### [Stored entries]

——

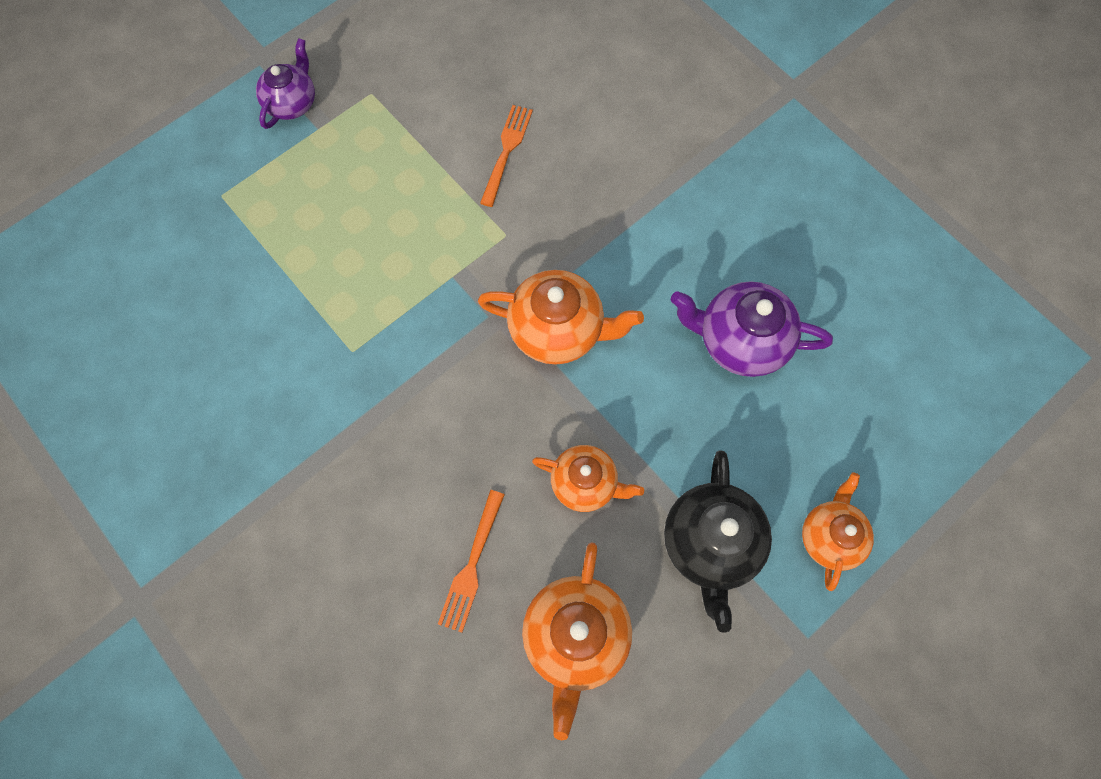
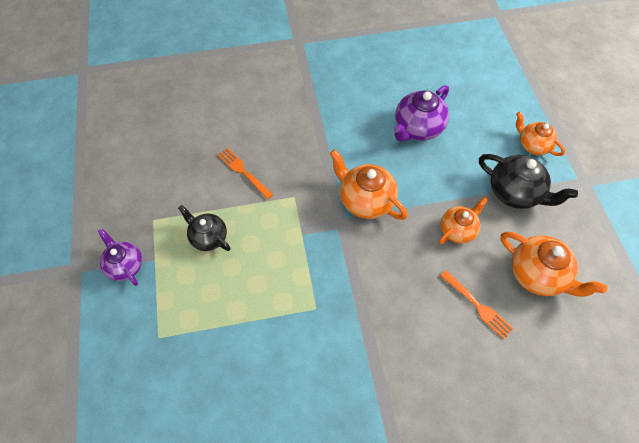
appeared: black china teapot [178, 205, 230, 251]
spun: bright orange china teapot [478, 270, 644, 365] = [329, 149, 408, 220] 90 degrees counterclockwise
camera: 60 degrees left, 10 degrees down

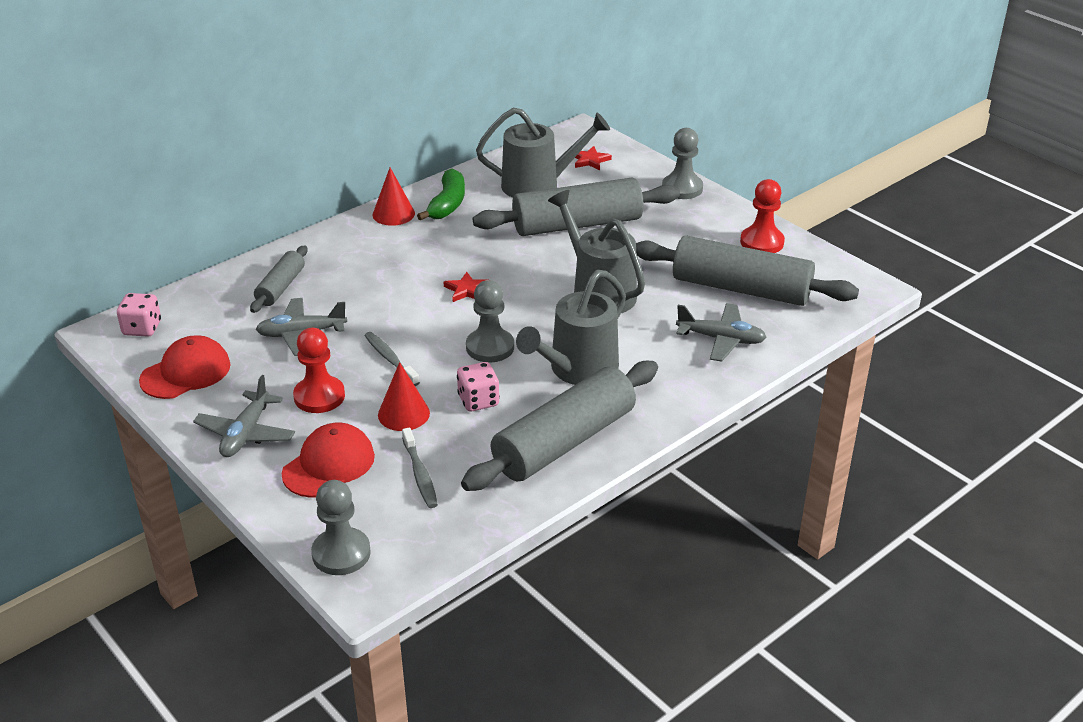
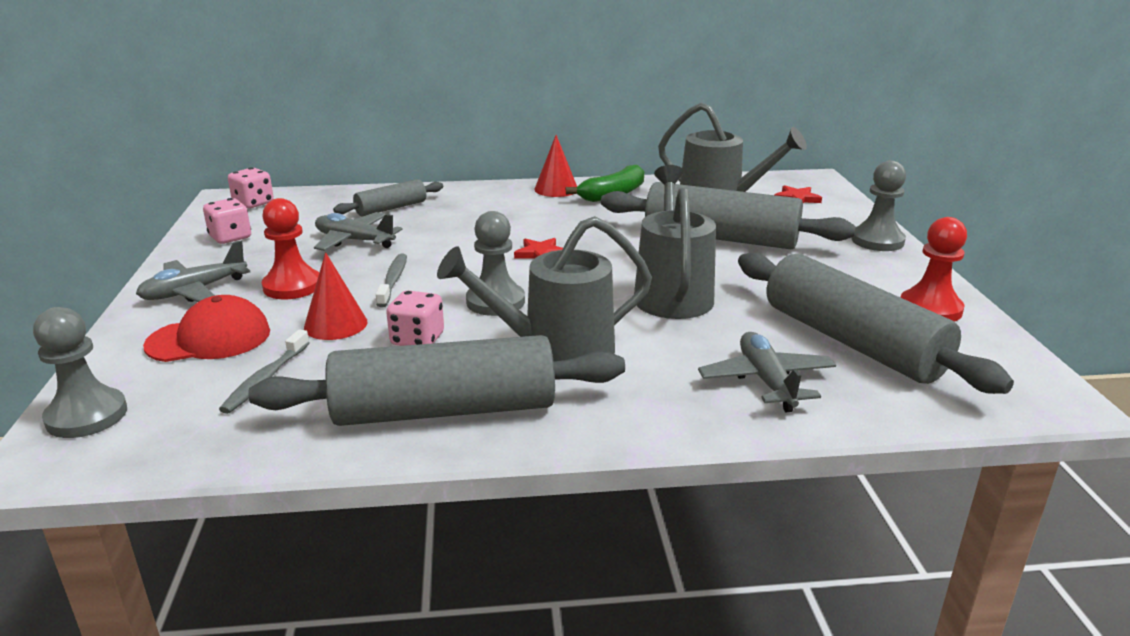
exchanged: scarlet baseball cap [139, 335, 231, 399] to rosy game die [203, 198, 251, 244]
spun: grey aeroplane [676, 303, 766, 362] = [698, 332, 836, 412] 150 degrees counterclockwise
camera: 35 degrees right, 10 degrees down

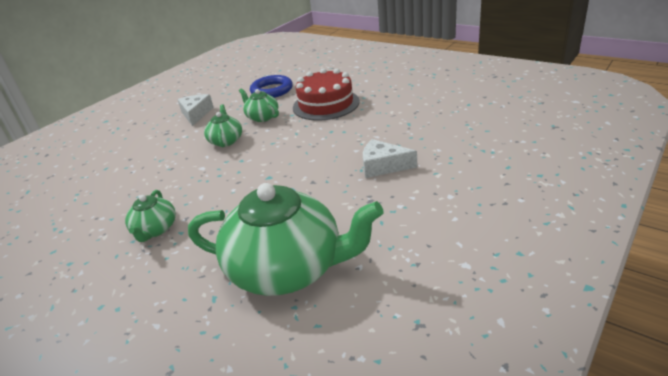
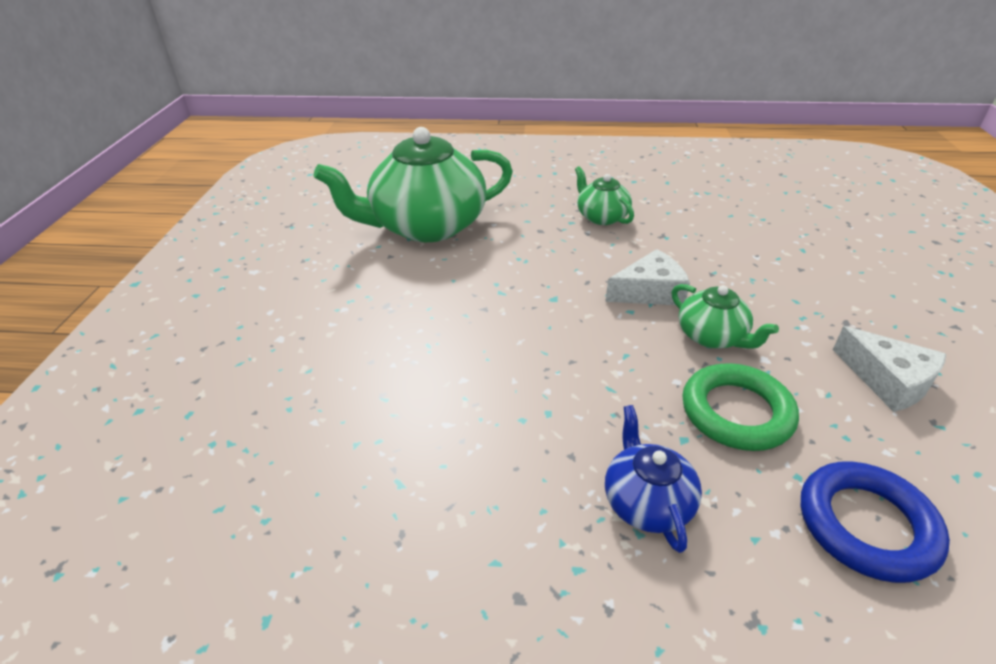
relocated: white cheese wedge [363, 139, 417, 178] to [605, 249, 690, 305]
exchanged: scarlet gateau [293, 68, 360, 121] to cobalt china teapot [605, 405, 702, 553]; emerald china teapot [239, 88, 279, 122] to emerald torus [682, 363, 799, 451]
camera: 145 degrees right, 5 degrees up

——

### [ACTIVITY]
What is needed is an exact copy of the lines from the beginning of the data through the line containing "spun: bright orange", both included, without any pictures.

### [RESPONSE TO THIS TASK]
appeared: black china teapot [178, 205, 230, 251]
spun: bright orange china teapot [478, 270, 644, 365] = [329, 149, 408, 220] 90 degrees counterclockwise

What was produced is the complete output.